### INSTRUCTIONS TO FOLLOW
How many lines of the records below contain the string "instrumentName"? Give only the number.

--- START MATERIAL FOR THIS TASK ---

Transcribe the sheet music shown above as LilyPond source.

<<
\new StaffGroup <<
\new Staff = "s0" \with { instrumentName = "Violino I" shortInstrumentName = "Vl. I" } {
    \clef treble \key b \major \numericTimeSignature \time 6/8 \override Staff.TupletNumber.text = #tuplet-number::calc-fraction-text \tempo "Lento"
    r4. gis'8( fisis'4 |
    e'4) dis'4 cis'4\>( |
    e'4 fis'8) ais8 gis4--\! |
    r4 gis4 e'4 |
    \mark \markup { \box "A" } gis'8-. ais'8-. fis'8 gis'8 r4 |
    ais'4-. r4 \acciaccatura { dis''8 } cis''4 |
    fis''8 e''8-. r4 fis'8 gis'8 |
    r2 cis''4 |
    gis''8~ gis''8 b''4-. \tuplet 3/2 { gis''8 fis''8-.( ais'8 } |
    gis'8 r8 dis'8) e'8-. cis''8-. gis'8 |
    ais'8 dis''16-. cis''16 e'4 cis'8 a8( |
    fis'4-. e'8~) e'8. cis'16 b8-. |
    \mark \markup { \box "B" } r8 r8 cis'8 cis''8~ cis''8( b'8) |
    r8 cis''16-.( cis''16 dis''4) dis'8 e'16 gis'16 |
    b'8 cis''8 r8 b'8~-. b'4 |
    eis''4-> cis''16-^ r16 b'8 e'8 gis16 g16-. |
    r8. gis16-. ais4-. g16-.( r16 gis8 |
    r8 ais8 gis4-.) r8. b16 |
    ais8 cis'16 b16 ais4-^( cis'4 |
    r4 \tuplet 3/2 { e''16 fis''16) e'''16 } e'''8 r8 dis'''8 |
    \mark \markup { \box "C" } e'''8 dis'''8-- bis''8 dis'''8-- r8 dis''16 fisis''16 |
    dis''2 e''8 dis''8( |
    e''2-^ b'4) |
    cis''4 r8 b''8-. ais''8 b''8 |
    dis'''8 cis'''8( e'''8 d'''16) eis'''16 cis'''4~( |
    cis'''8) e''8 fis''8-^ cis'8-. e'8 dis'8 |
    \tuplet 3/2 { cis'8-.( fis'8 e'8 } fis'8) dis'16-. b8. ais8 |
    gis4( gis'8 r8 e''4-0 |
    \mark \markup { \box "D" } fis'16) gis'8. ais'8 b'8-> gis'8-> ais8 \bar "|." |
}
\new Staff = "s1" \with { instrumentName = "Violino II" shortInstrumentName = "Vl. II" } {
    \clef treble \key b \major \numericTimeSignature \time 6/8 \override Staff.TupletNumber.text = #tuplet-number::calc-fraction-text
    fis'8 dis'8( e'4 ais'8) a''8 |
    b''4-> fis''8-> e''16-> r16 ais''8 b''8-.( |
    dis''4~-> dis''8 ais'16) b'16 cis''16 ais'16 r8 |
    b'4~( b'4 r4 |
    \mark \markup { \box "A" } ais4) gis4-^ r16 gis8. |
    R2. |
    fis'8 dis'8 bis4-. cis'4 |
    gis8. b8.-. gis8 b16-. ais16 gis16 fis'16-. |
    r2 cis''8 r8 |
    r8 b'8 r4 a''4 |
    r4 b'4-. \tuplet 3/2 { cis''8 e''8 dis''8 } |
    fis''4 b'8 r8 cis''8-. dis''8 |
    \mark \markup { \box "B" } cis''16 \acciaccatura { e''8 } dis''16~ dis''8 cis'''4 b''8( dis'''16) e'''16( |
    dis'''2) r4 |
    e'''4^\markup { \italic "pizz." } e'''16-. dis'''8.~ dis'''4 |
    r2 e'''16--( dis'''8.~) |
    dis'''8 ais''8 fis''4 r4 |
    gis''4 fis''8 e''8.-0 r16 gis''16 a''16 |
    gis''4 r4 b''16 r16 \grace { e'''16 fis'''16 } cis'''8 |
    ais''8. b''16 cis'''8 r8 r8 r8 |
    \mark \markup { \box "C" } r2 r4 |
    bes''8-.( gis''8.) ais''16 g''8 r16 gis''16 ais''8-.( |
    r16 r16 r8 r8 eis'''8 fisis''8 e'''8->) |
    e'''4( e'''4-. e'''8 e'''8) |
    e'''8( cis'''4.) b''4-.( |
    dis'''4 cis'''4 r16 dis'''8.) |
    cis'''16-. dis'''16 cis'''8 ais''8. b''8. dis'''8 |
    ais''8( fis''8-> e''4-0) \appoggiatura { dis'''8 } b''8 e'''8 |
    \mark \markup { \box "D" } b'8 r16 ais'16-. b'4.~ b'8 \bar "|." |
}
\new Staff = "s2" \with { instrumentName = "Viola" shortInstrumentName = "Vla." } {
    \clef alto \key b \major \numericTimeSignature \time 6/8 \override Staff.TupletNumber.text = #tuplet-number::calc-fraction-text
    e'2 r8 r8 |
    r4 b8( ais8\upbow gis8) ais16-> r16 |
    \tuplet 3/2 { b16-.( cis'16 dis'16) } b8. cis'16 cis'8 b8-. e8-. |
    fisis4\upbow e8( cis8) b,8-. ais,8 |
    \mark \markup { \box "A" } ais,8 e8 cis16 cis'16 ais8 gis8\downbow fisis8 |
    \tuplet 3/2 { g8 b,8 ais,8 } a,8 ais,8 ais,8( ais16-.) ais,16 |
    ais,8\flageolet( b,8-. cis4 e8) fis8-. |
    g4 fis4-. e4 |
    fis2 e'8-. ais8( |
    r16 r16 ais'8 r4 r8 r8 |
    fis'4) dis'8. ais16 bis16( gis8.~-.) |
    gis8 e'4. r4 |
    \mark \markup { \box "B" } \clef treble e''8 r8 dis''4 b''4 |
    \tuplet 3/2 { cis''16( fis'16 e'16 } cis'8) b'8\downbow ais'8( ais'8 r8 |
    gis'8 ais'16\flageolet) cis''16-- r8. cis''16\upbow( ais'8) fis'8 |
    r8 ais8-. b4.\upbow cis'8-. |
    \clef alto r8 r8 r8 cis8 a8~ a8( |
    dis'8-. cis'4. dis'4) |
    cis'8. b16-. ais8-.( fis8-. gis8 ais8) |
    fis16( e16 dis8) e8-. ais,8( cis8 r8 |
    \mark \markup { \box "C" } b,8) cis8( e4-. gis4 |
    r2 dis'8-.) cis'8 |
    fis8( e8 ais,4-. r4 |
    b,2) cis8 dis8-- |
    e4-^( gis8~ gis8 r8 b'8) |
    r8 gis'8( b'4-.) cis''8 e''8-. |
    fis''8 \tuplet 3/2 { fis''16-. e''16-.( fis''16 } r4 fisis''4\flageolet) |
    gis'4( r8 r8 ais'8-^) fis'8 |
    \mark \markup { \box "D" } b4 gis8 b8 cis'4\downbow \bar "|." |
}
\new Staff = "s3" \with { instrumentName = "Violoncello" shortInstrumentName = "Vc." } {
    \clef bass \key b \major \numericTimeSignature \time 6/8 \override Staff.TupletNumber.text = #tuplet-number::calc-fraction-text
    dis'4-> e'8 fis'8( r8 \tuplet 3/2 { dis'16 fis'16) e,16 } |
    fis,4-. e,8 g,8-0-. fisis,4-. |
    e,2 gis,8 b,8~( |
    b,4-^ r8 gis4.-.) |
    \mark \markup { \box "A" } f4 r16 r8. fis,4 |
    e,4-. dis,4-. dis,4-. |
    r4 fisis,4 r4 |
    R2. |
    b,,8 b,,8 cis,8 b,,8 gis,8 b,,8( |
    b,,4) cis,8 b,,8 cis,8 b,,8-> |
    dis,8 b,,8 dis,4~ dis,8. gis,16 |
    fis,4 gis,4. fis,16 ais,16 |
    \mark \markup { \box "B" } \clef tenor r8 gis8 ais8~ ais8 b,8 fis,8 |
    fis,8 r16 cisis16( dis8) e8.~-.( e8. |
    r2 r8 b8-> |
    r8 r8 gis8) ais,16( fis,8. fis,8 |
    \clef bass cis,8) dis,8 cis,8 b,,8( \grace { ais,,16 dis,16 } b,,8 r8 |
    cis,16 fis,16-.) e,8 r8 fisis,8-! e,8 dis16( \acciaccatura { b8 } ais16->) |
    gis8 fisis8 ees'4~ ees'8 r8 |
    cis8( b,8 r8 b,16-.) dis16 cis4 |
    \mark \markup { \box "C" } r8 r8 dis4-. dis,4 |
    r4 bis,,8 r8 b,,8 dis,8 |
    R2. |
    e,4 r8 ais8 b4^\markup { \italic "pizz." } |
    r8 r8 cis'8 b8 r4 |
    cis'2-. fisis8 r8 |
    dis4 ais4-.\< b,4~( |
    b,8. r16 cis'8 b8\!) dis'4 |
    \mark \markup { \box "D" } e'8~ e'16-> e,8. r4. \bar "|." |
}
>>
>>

--- END MATERIAL FOR THIS TASK ---

### OUTPUT FOR THIS EXERCISE
4